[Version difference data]

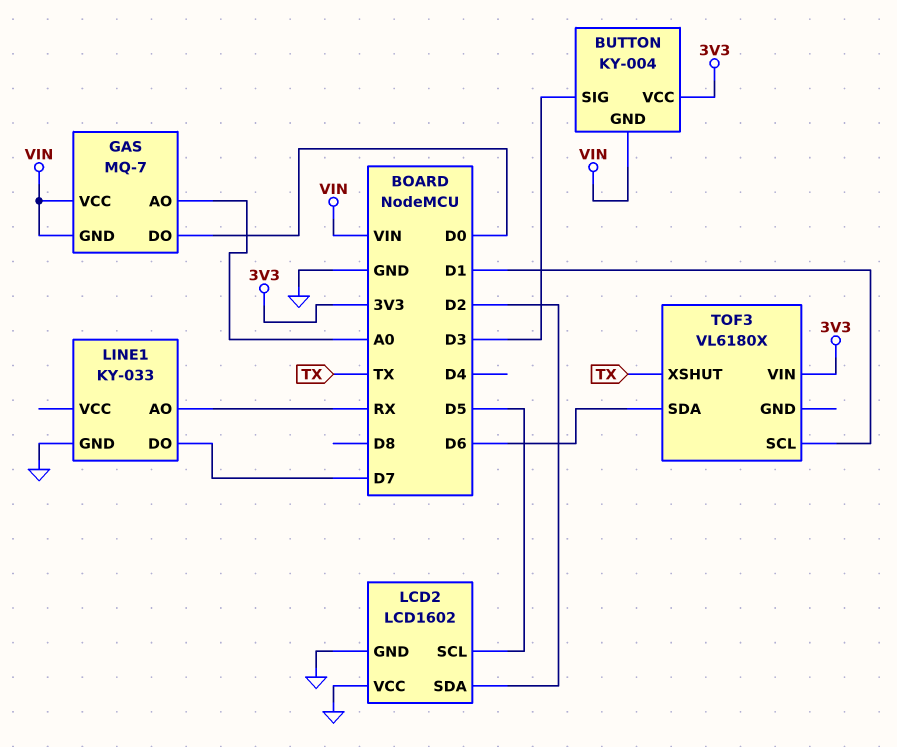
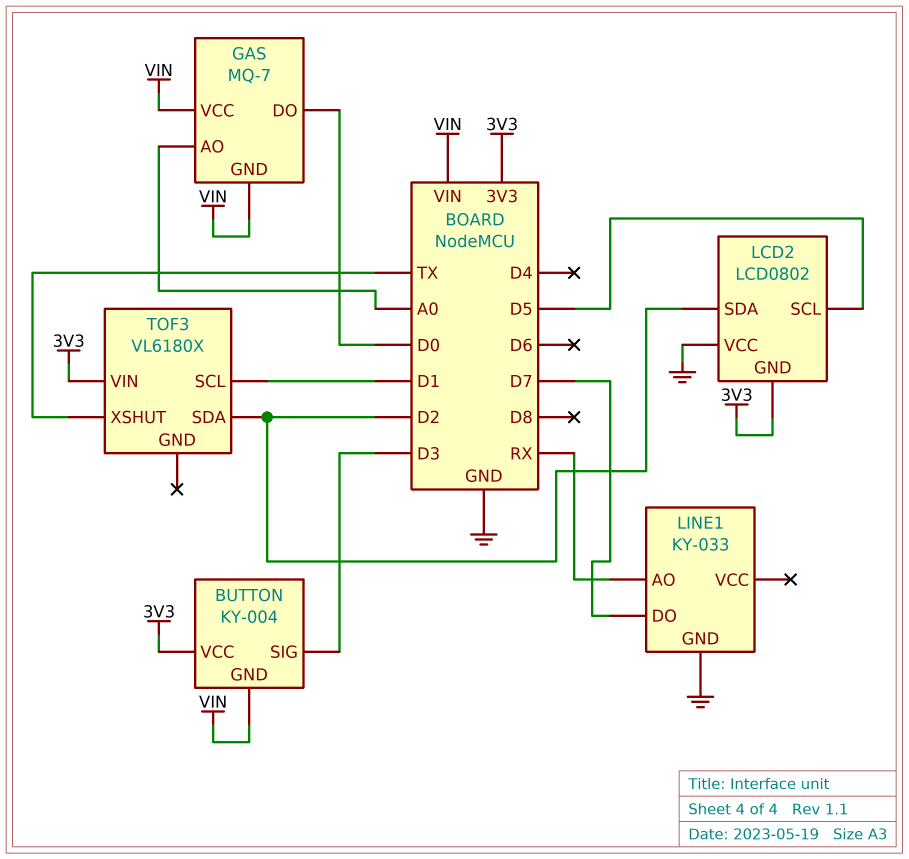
LCD2: LCD1602 -> LCD0802
LCD2 pin GND: GND -> 3V3
TOF3 pin SDA: D6 -> D2

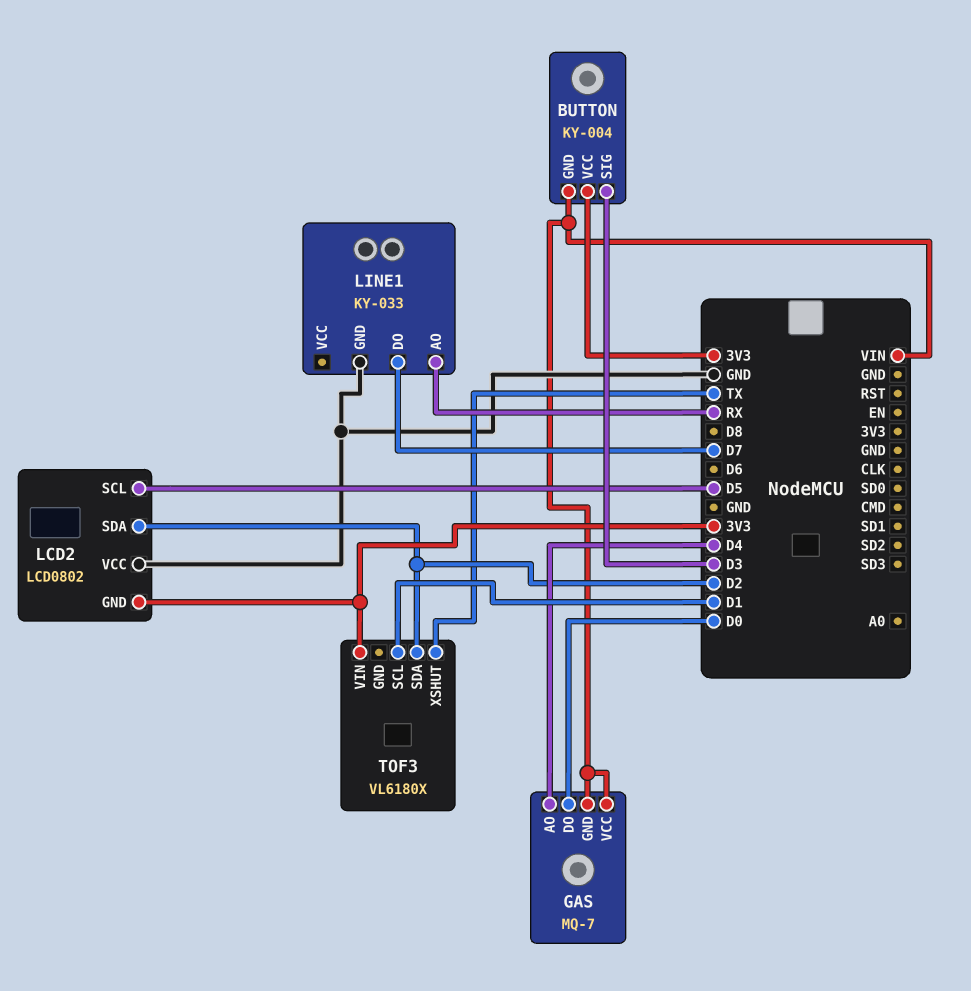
GAS pin AO: A0 -> D4

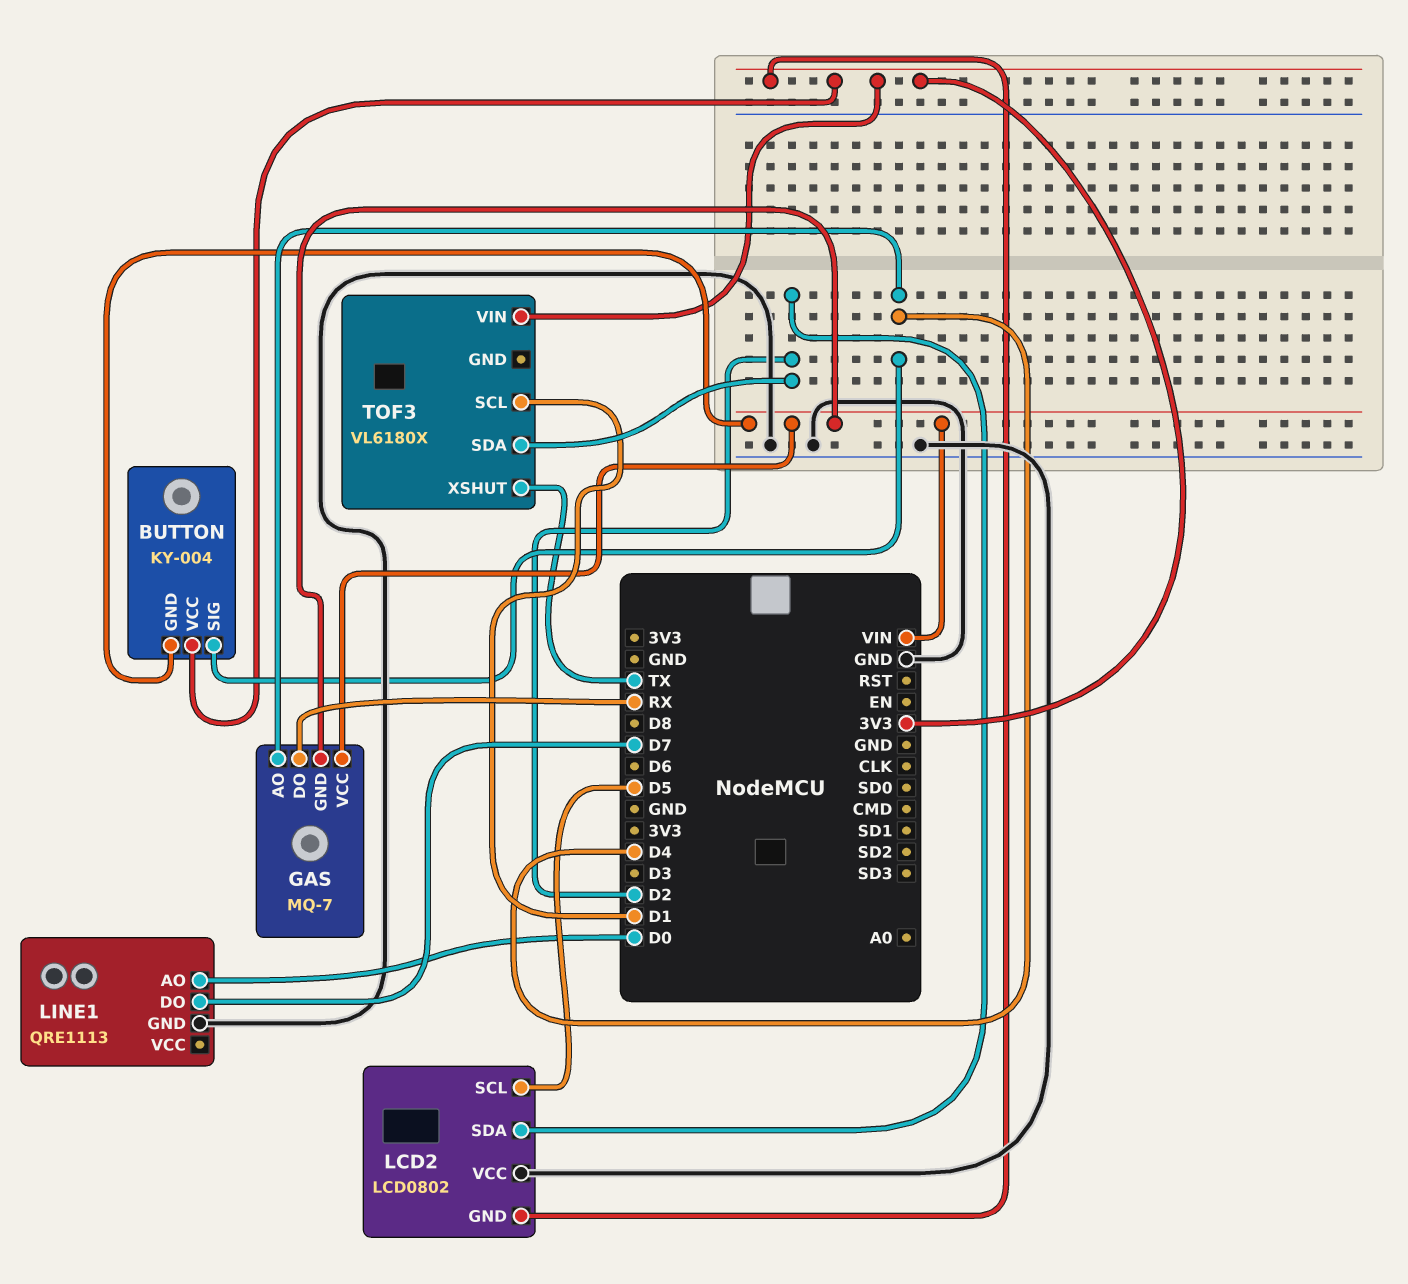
BUTTON pin SIG: D3 -> D4
GAS pin DO: D0 -> RX
LINE1: KY-033 -> QRE1113
LINE1 pin AO: RX -> D0

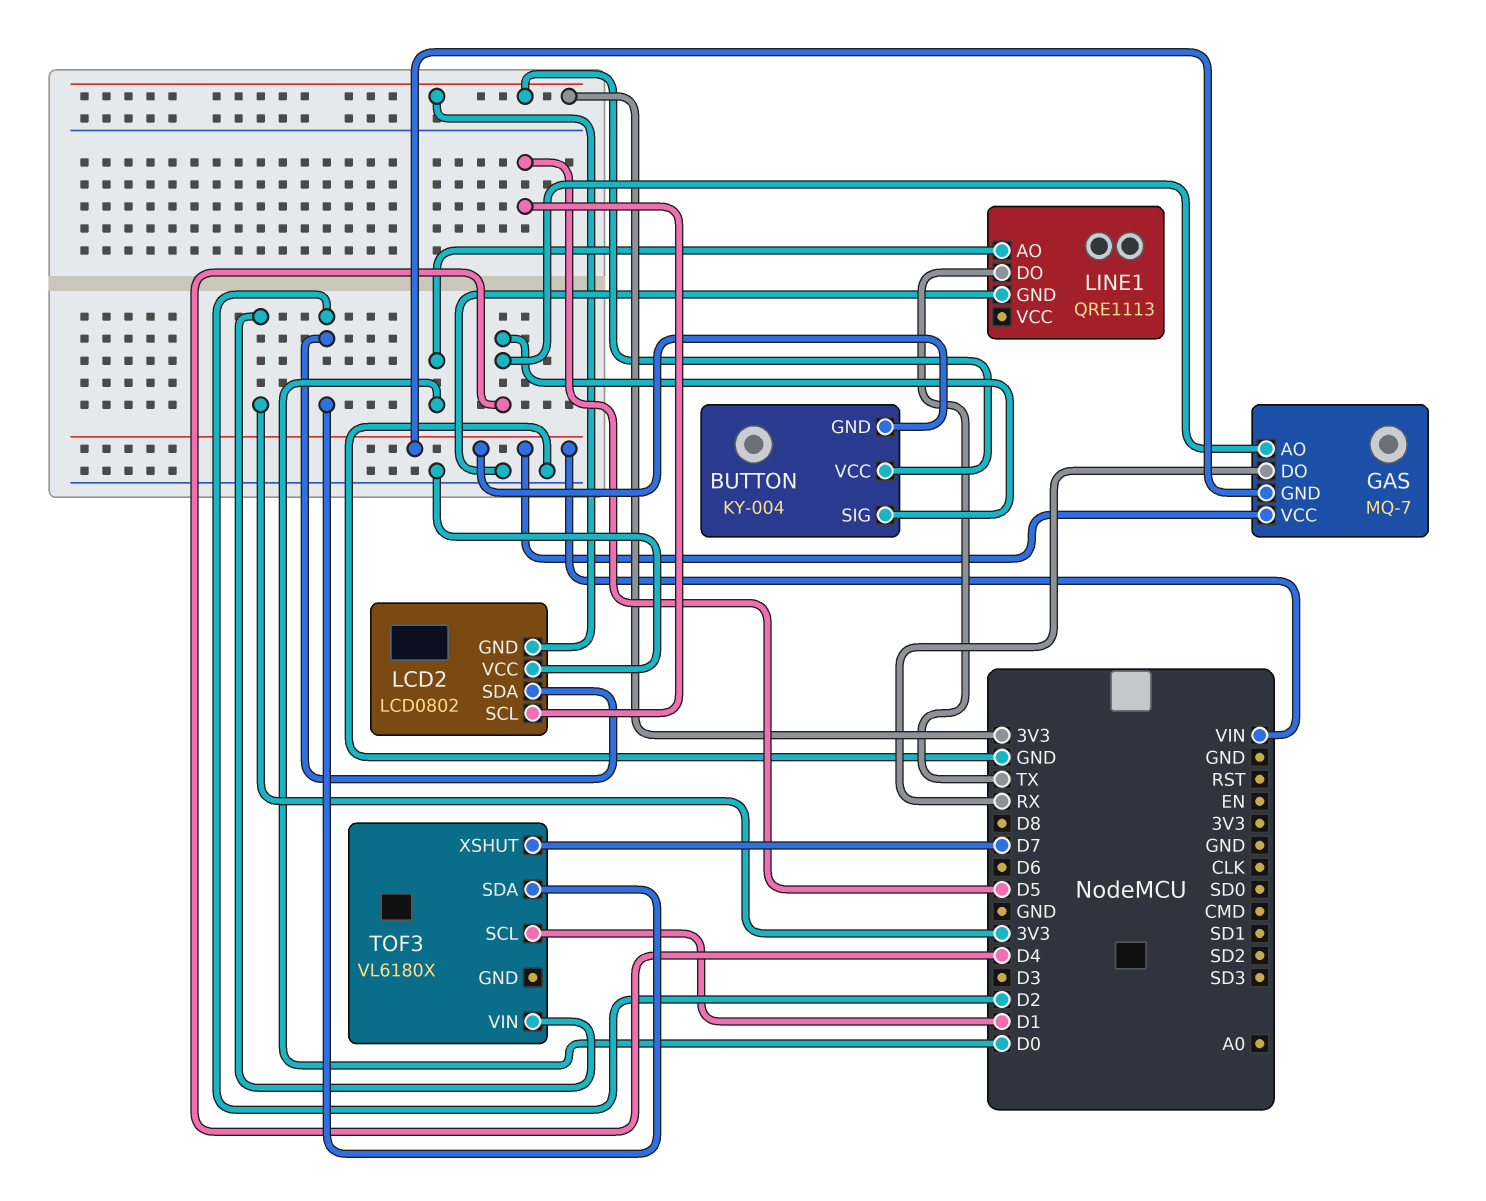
LINE1 pin DO: D7 -> TX
TOF3 pin XSHUT: TX -> D7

_WORK INSTRUCTION_
Your copy should hold exactly the lines from the line bearing "LCD2 pin GND: GND -> 3V3" through the end of the data, both included, and no pictures or anything further.

_TASK ANSWER_
LCD2 pin GND: GND -> 3V3
TOF3 pin SDA: D6 -> D2

GAS pin AO: A0 -> D4

BUTTON pin SIG: D3 -> D4
GAS pin DO: D0 -> RX
LINE1: KY-033 -> QRE1113
LINE1 pin AO: RX -> D0

LINE1 pin DO: D7 -> TX
TOF3 pin XSHUT: TX -> D7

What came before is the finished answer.